In the records below, pick out all lines containing the word "cupcake".

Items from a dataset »
--------

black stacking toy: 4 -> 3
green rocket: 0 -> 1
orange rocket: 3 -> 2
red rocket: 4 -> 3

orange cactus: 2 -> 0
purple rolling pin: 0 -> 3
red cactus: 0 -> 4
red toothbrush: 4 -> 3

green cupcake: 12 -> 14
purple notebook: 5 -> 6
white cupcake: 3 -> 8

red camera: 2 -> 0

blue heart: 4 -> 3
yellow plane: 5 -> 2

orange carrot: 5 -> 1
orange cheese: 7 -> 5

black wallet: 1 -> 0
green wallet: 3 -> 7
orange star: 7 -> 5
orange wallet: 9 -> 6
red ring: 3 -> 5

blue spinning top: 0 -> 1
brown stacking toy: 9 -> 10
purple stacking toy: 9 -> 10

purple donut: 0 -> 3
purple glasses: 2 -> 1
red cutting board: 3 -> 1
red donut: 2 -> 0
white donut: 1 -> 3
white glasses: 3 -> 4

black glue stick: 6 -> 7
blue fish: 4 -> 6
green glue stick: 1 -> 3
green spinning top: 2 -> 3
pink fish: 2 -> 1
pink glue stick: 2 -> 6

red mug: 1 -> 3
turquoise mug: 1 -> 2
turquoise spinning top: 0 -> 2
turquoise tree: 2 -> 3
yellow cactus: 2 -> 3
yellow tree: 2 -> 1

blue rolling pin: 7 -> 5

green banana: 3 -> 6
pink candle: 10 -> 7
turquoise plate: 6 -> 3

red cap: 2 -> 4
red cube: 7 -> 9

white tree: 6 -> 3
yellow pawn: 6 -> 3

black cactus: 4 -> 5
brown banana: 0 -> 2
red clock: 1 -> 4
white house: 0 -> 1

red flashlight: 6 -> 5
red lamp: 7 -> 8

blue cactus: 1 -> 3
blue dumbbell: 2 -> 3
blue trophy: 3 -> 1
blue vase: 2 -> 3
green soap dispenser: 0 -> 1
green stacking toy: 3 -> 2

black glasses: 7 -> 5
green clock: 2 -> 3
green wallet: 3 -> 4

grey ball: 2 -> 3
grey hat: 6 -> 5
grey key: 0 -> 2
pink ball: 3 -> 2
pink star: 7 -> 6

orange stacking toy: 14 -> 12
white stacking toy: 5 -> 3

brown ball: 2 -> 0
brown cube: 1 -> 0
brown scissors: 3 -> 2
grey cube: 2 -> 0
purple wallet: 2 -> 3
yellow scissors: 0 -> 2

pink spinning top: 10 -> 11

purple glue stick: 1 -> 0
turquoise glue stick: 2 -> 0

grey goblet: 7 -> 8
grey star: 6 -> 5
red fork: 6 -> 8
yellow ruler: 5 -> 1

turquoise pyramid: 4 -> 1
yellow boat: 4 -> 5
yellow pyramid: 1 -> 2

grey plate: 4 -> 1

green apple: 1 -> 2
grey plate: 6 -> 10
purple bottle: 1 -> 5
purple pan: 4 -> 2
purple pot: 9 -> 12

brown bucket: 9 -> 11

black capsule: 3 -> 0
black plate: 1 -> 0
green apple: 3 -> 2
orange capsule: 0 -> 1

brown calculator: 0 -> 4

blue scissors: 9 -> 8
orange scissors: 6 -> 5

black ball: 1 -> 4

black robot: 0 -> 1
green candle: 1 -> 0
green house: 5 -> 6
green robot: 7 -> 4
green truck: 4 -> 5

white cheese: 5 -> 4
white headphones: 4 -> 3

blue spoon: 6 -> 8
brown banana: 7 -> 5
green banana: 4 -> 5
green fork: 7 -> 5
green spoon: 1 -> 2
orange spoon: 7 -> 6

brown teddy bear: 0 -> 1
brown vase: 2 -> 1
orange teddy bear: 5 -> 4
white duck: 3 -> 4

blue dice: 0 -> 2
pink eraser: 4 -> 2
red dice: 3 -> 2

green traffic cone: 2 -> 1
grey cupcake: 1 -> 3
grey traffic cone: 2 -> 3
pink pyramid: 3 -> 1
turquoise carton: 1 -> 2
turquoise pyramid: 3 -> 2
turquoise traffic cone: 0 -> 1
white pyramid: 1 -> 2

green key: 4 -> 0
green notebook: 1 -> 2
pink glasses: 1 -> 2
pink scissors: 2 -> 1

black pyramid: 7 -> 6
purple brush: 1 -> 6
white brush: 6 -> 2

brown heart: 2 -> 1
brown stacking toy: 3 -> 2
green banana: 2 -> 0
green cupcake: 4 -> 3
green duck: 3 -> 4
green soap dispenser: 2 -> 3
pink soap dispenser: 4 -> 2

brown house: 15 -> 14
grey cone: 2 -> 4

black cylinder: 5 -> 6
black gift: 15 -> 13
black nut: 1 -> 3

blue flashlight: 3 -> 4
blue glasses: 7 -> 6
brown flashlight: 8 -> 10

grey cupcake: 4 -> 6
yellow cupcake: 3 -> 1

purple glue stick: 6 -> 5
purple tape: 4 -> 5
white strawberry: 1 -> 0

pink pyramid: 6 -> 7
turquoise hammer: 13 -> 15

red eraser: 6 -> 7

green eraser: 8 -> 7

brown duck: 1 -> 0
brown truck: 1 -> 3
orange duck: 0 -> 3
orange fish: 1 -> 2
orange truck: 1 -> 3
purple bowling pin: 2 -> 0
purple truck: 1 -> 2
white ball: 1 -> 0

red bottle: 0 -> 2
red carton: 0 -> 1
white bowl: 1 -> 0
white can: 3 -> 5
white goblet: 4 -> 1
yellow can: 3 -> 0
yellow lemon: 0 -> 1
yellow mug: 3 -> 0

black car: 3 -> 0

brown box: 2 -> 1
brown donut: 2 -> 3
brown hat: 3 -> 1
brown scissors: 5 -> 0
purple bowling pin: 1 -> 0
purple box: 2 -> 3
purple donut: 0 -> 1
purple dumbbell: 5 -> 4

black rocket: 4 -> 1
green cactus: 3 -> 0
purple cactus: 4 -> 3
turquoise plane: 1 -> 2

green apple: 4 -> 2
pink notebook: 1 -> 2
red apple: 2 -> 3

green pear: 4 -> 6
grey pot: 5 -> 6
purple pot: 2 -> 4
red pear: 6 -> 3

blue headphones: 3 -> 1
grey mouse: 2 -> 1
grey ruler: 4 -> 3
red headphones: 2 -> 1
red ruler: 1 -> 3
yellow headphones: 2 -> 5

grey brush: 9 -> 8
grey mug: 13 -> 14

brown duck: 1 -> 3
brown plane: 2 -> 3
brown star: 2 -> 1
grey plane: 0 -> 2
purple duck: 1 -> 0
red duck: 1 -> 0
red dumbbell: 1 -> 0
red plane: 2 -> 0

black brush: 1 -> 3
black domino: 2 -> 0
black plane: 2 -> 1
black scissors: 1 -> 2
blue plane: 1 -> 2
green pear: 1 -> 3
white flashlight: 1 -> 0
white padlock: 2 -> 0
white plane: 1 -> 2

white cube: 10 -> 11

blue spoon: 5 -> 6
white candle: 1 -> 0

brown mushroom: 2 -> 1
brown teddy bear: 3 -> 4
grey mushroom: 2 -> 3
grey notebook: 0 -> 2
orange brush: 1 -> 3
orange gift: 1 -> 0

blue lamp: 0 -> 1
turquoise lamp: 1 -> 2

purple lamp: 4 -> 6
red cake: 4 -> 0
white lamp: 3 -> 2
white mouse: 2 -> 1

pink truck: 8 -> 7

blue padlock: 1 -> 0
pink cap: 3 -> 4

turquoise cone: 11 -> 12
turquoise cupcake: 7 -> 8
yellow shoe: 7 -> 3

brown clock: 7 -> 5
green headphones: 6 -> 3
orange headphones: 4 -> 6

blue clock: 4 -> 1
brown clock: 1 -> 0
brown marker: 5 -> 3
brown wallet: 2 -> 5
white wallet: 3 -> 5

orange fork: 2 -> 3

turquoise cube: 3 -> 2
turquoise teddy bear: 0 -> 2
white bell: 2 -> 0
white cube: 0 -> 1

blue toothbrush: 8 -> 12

--------

Your solution »
green cupcake: 12 -> 14
white cupcake: 3 -> 8
grey cupcake: 1 -> 3
green cupcake: 4 -> 3
grey cupcake: 4 -> 6
yellow cupcake: 3 -> 1
turquoise cupcake: 7 -> 8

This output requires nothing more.